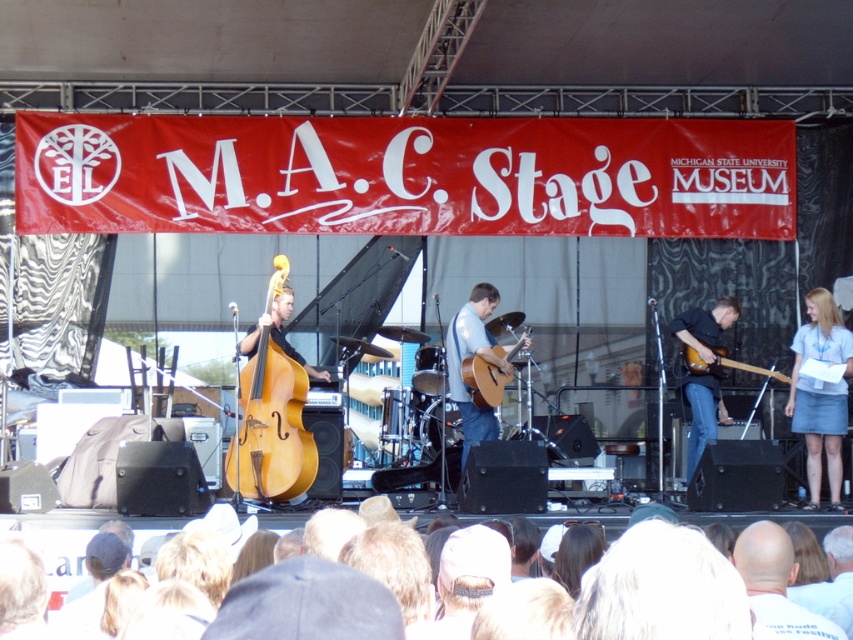
Question: Based on their relative distances, which object is farther from the denim skirt at right?

Choices:
 (A) light brown wood upright bass at center
 (B) bald head at center

Answer: (B)

Question: Which point appears closest to the camera in this image?

Choices:
 (A) (798, 426)
 (B) (281, 298)
 (C) (492, 412)

Answer: (B)

Question: Is the position of white cotton crowd at lower center more distant than that of glossy wood electric guitar at right?

Choices:
 (A) no
 (B) yes

Answer: (A)

Question: Where is wooden acoustic guitar at center located in relation to glossy wood electric guitar at right in the image?

Choices:
 (A) right
 (B) left

Answer: (B)

Question: Among these objects, which one is farthest from the camera?

Choices:
 (A) white cotton crowd at lower center
 (B) wooden acoustic guitar at center

Answer: (B)

Question: Is light brown wood upright bass at center to the right of bald head at center from the viewer's perspective?

Choices:
 (A) yes
 (B) no

Answer: (B)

=== Goal ===
Reproduce only the data from the line containing "Question: Is the" through the line containing "(B) wooden acoustic guitar at center", inclusive, putting "white cotton audience" wherever "white cotton crowd" appears and leaving everything else unchanged.

=== Worked answer ===
Question: Is the position of white cotton audience at lower center more distant than that of glossy wood electric guitar at right?

Choices:
 (A) no
 (B) yes

Answer: (A)

Question: Where is wooden acoustic guitar at center located in relation to glossy wood electric guitar at right in the image?

Choices:
 (A) right
 (B) left

Answer: (B)

Question: Among these objects, which one is farthest from the camera?

Choices:
 (A) white cotton audience at lower center
 (B) wooden acoustic guitar at center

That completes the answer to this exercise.